Exercise goal
Reformat the records below as a numbered list, one entry per line, with blank lines removed and the pictures omitted.

Raw records
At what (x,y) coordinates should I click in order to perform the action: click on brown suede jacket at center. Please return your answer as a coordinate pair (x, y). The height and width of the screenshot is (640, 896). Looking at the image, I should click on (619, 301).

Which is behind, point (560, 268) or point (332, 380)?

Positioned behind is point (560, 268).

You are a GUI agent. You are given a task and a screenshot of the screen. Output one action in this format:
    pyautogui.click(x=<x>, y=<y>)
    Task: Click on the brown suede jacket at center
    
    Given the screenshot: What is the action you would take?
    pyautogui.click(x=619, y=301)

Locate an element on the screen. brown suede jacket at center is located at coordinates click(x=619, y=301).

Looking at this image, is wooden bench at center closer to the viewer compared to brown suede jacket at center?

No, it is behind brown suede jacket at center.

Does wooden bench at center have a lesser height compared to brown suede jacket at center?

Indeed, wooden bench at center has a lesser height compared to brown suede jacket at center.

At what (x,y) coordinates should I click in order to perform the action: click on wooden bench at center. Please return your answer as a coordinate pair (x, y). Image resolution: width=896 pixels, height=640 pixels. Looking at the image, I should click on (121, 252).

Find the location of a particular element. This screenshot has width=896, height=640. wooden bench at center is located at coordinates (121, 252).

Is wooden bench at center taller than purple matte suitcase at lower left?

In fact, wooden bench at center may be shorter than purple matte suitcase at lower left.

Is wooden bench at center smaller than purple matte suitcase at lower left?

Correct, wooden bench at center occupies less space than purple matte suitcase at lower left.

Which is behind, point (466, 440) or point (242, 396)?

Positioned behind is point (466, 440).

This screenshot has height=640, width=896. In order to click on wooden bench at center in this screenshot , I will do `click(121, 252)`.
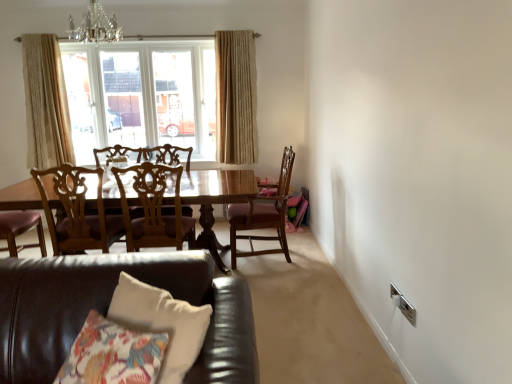
Question: Considering the relative sizes of wooden chair with carved backrest at center, the first chair from the left, and crystal glass chandelier at upper center in the image provided, is wooden chair with carved backrest at center, the first chair from the left, shorter than crystal glass chandelier at upper center?

Choices:
 (A) no
 (B) yes

Answer: (A)

Question: Considering the relative positions of wooden chair with carved backrest at center, which appears as the third chair when viewed from the right, and crystal glass chandelier at upper center in the image provided, is wooden chair with carved backrest at center, which appears as the third chair when viewed from the right, to the right of crystal glass chandelier at upper center from the viewer's perspective?

Choices:
 (A) yes
 (B) no

Answer: (B)

Question: Could crystal glass chandelier at upper center be considered to be inside wooden chair with carved backrest at center, which appears as the third chair when viewed from the right?

Choices:
 (A) no
 (B) yes

Answer: (A)

Question: From a real-world perspective, is wooden chair with carved backrest at center, the first chair from the left, on crystal glass chandelier at upper center?

Choices:
 (A) yes
 (B) no

Answer: (B)

Question: Can you confirm if wooden chair with carved backrest at center, the first chair from the left, is thinner than crystal glass chandelier at upper center?

Choices:
 (A) yes
 (B) no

Response for this exercise
1. At what (x,y) coordinates should I click in order to perform the action: click on brown suede jacket at center. Please return your answer as a coordinate pair (x, y). The height and width of the screenshot is (640, 896). Looking at the image, I should click on (619, 301).
2. Which is behind, point (560, 268) or point (332, 380)?
3. Positioned behind is point (560, 268).
4. You are a GUI agent. You are given a task and a screenshot of the screen. Output one action in this format:
5.     pyautogui.click(x=<x>, y=<y>)
6.     Task: Click on the brown suede jacket at center
7.     Given the screenshot: What is the action you would take?
8.     pyautogui.click(x=619, y=301)
9. Locate an element on the screen. brown suede jacket at center is located at coordinates click(x=619, y=301).
10. Looking at this image, is wooden bench at center closer to the viewer compared to brown suede jacket at center?
11. No, it is behind brown suede jacket at center.
12. Does wooden bench at center have a lesser height compared to brown suede jacket at center?
13. Indeed, wooden bench at center has a lesser height compared to brown suede jacket at center.
14. At what (x,y) coordinates should I click in order to perform the action: click on wooden bench at center. Please return your answer as a coordinate pair (x, y). Image resolution: width=896 pixels, height=640 pixels. Looking at the image, I should click on (121, 252).
15. Find the location of a particular element. This screenshot has width=896, height=640. wooden bench at center is located at coordinates (121, 252).
16. Is wooden bench at center taller than purple matte suitcase at lower left?
17. In fact, wooden bench at center may be shorter than purple matte suitcase at lower left.
18. Is wooden bench at center smaller than purple matte suitcase at lower left?
19. Correct, wooden bench at center occupies less space than purple matte suitcase at lower left.
20. Which is behind, point (466, 440) or point (242, 396)?
21. Positioned behind is point (466, 440).
22. This screenshot has height=640, width=896. In order to click on wooden bench at center in this screenshot , I will do `click(121, 252)`.
23. Question: Considering the relative sizes of wooden chair with carved backrest at center, the first chair from the left, and crystal glass chandelier at upper center in the image provided, is wooden chair with carved backrest at center, the first chair from the left, shorter than crystal glass chandelier at upper center?
24. Choices:
25.  (A) no
26.  (B) yes
27. Answer: (A)
28. Question: Considering the relative positions of wooden chair with carved backrest at center, which appears as the third chair when viewed from the right, and crystal glass chandelier at upper center in the image provided, is wooden chair with carved backrest at center, which appears as the third chair when viewed from the right, to the right of crystal glass chandelier at upper center from the viewer's perspective?
29. Choices:
30.  (A) yes
31.  (B) no
32. Answer: (B)
33. Question: Could crystal glass chandelier at upper center be considered to be inside wooden chair with carved backrest at center, which appears as the third chair when viewed from the right?
34. Choices:
35.  (A) no
36.  (B) yes
37. Answer: (A)
38. Question: From a real-world perspective, is wooden chair with carved backrest at center, the first chair from the left, on crystal glass chandelier at upper center?
39. Choices:
40.  (A) yes
41.  (B) no
42. Answer: (B)
43. Question: Can you confirm if wooden chair with carved backrest at center, the first chair from the left, is thinner than crystal glass chandelier at upper center?
44. Choices:
45.  (A) yes
46.  (B) no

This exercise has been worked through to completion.